• _Brief_:
Copy out the data below word for word, from the first line to the last, and leave out the pictures.

• _Records_:
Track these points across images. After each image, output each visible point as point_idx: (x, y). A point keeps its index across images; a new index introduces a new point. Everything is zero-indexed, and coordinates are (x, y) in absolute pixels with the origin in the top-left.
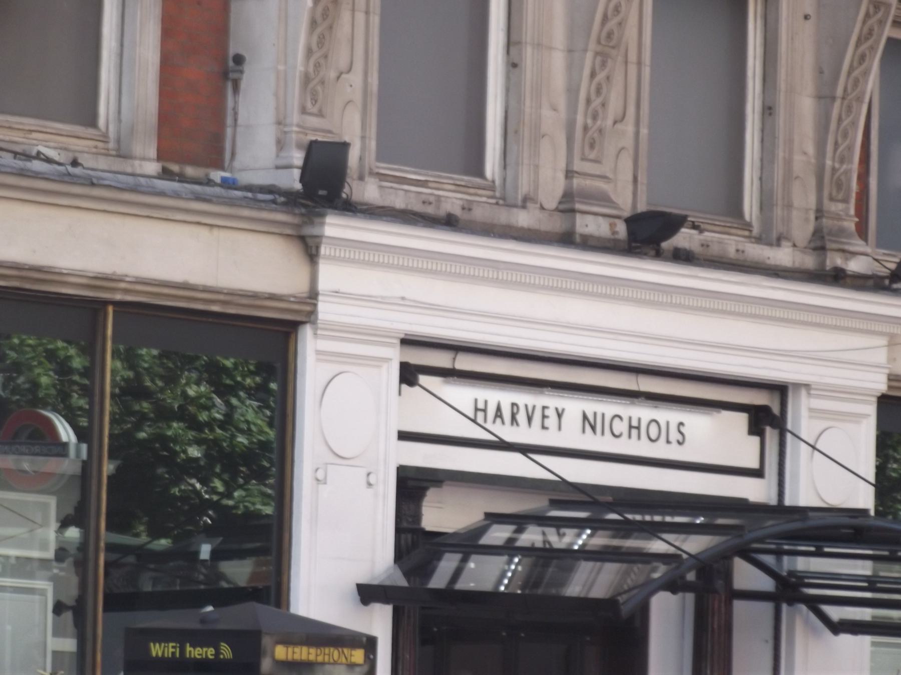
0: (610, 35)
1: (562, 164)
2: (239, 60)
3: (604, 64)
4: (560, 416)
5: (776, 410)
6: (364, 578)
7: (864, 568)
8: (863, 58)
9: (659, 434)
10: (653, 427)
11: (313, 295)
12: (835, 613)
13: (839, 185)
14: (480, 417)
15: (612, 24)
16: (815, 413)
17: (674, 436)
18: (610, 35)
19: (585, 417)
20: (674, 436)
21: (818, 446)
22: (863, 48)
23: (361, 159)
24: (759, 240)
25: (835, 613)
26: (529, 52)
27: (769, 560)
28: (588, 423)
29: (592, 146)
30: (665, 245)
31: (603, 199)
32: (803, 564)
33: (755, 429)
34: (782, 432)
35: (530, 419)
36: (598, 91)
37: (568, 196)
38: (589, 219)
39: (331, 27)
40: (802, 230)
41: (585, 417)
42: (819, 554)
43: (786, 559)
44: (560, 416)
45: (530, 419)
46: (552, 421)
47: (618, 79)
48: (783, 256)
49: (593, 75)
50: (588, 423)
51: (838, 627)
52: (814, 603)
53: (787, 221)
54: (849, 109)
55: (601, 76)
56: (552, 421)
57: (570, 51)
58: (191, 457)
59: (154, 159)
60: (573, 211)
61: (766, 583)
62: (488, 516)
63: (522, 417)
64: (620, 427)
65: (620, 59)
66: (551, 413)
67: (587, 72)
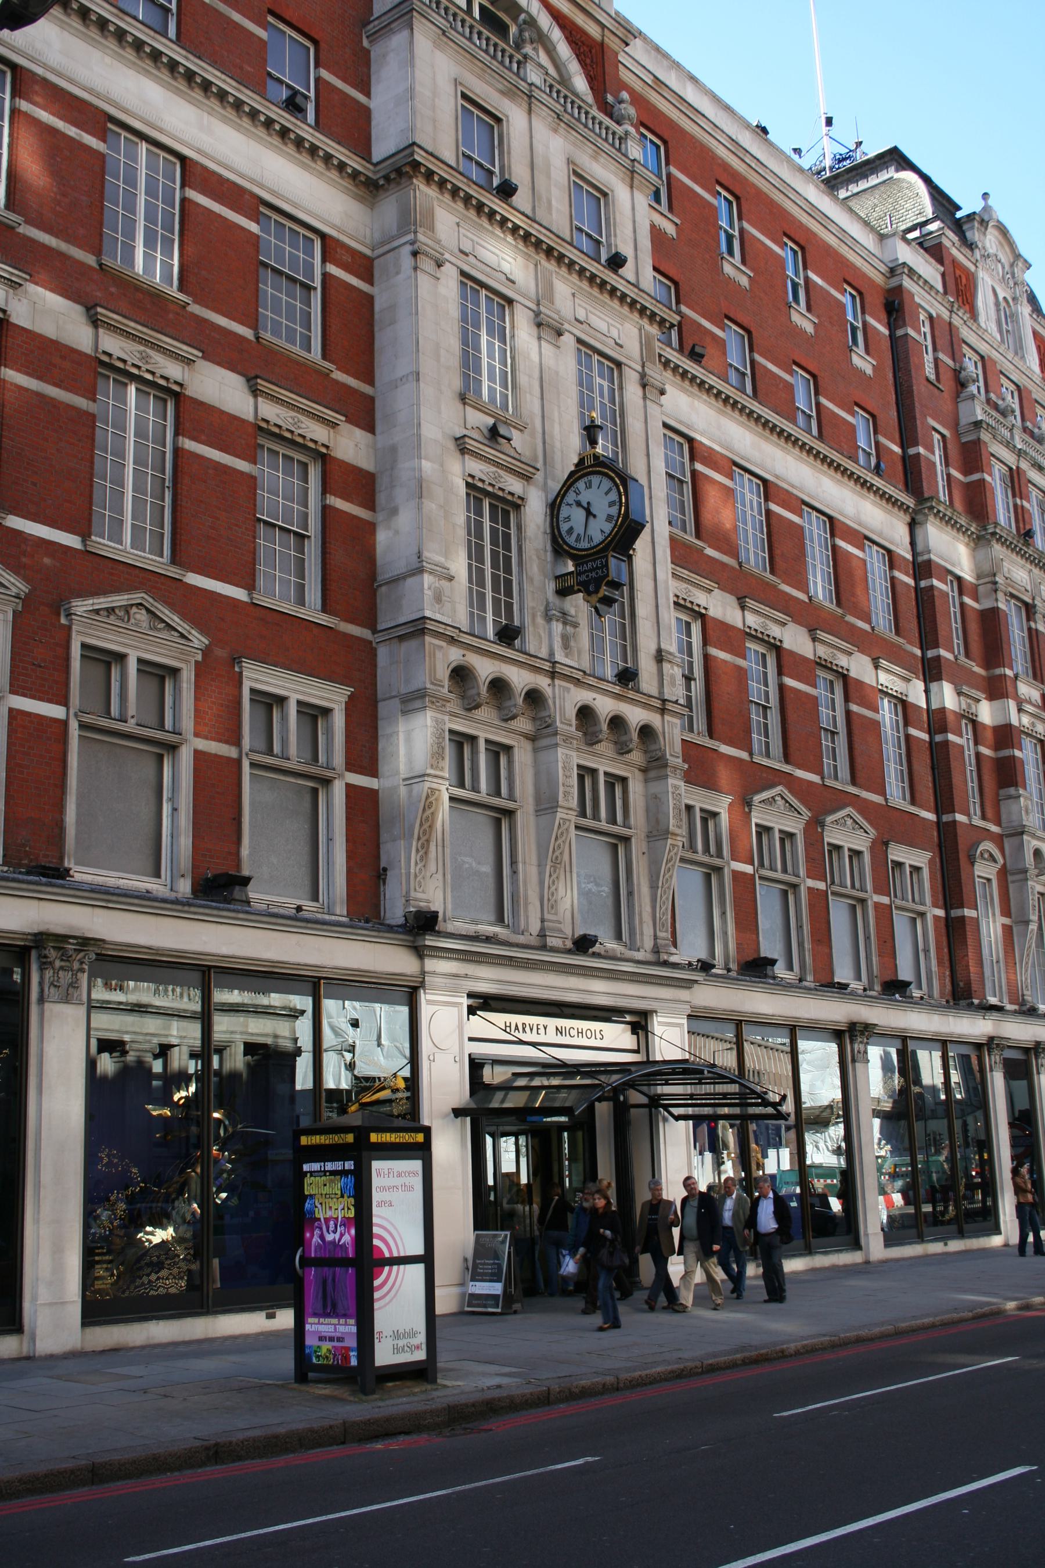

• _Task output_:
Track these points across images. After each image, output each visible point as point_idx: (x, y). A point keeps its index across images; a new index introduces a new point. Everything is zero-indexed, and coordinates are (x, y) in absolute pixels with the origin in the top-left.
0: (610, 35)
1: (562, 164)
2: (239, 60)
3: (604, 64)
4: (560, 416)
5: (776, 410)
6: (364, 578)
7: (864, 568)
8: (863, 58)
9: (659, 434)
10: (653, 427)
11: (313, 295)
12: (835, 613)
13: (839, 185)
14: (480, 417)
15: (612, 24)
16: (815, 413)
17: (674, 436)
18: (610, 35)
19: (585, 417)
20: (674, 436)
21: (818, 446)
22: (863, 48)
23: (361, 159)
24: (759, 240)
25: (835, 613)
26: (529, 52)
27: (769, 560)
28: (588, 423)
29: (592, 146)
30: (665, 245)
31: (603, 199)
32: (803, 564)
33: (755, 429)
34: (782, 432)
35: (530, 419)
36: (598, 91)
37: (568, 196)
38: (589, 219)
39: (331, 27)
40: (802, 230)
41: (585, 417)
42: (819, 554)
43: (786, 559)
44: (560, 416)
45: (530, 419)
46: (552, 421)
47: (618, 79)
48: (783, 256)
49: (593, 75)
50: (588, 423)
51: (838, 627)
52: (814, 603)
53: (787, 221)
54: (849, 109)
55: (601, 76)
56: (552, 421)
57: (570, 51)
58: (191, 457)
59: (154, 159)
60: (573, 211)
61: (766, 583)
62: (488, 516)
63: (522, 417)
64: (620, 427)
65: (620, 59)
66: (551, 413)
67: (587, 72)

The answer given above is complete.